(Data for the task Opens)

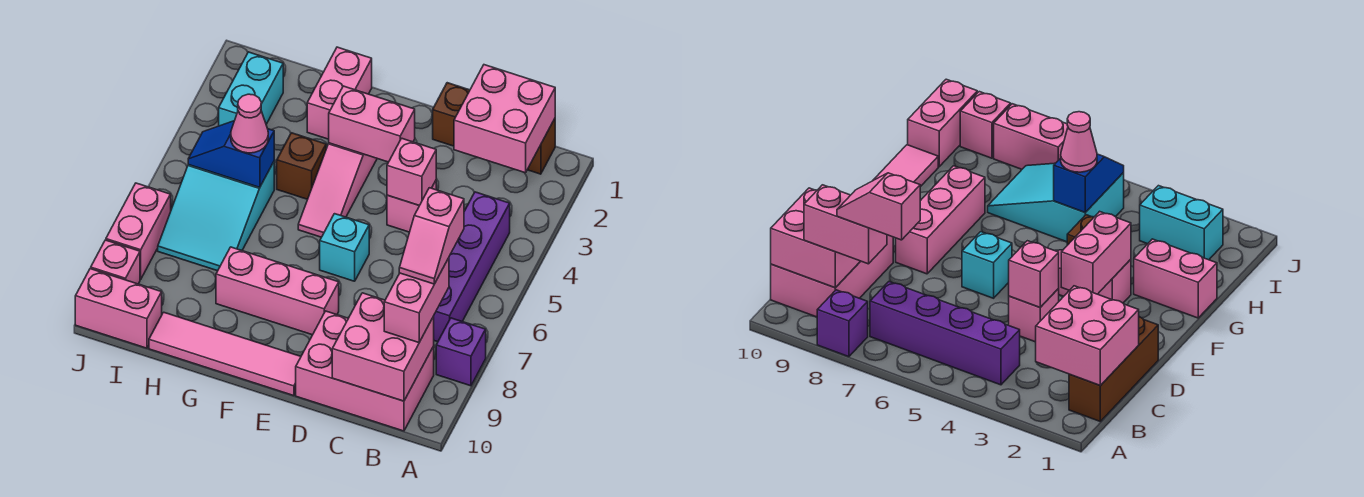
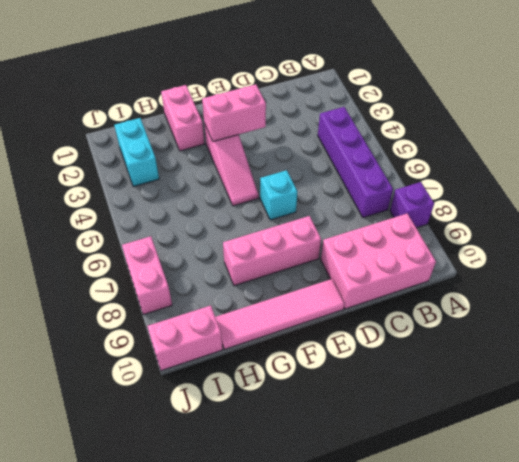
none -> brown brick B1:D1 level 1
none -> pink brick D4 level 1
none -> brown brick G4 level 1

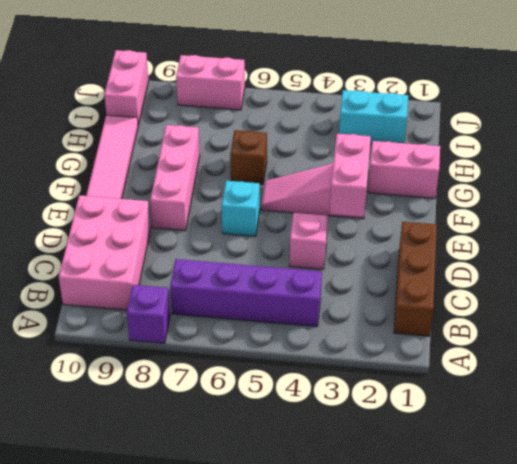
brown brick G6 level 1 -> brown brick G4 level 1
none -> cyan slope H5:I7 level 1 top 5
none -> pink brick J9 level 1
none -> pink brick B1:C2 level 2

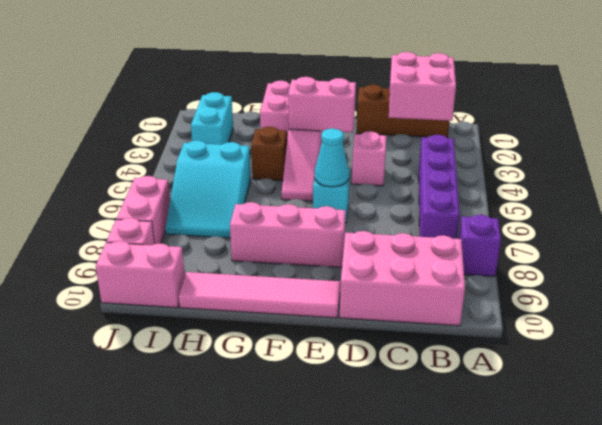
cyan cone E6 level 2 -> none
none -> pink brick B9:C10 level 2
none -> pink brick D4 level 2
none -> blue slope H5:I5 level 2 top H

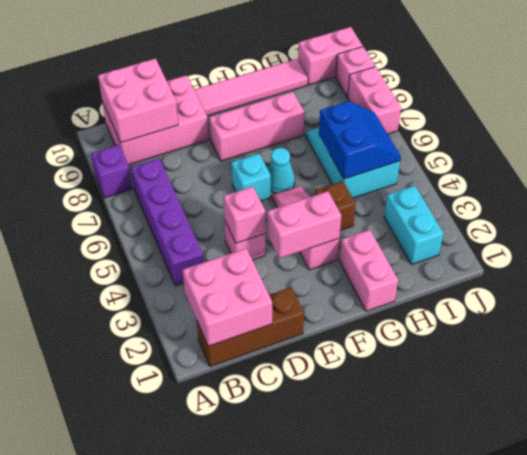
cyan cone F6 level 1 -> none
blue slope H5:I6 level 2 top H -> blue slope H5:I5 level 2 top H
none -> pink brick B8:B9 level 3
none -> pink cone H5 level 3
none -> pink slope B7:B8 level 4 top 7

(Data for the task Closes)

Copy out each line of the data in which the word "cyan" appears.

#### Solution to the exercise:
none -> cyan slope H5:I7 level 1 top 5
cyan cone E6 level 2 -> none
cyan cone F6 level 1 -> none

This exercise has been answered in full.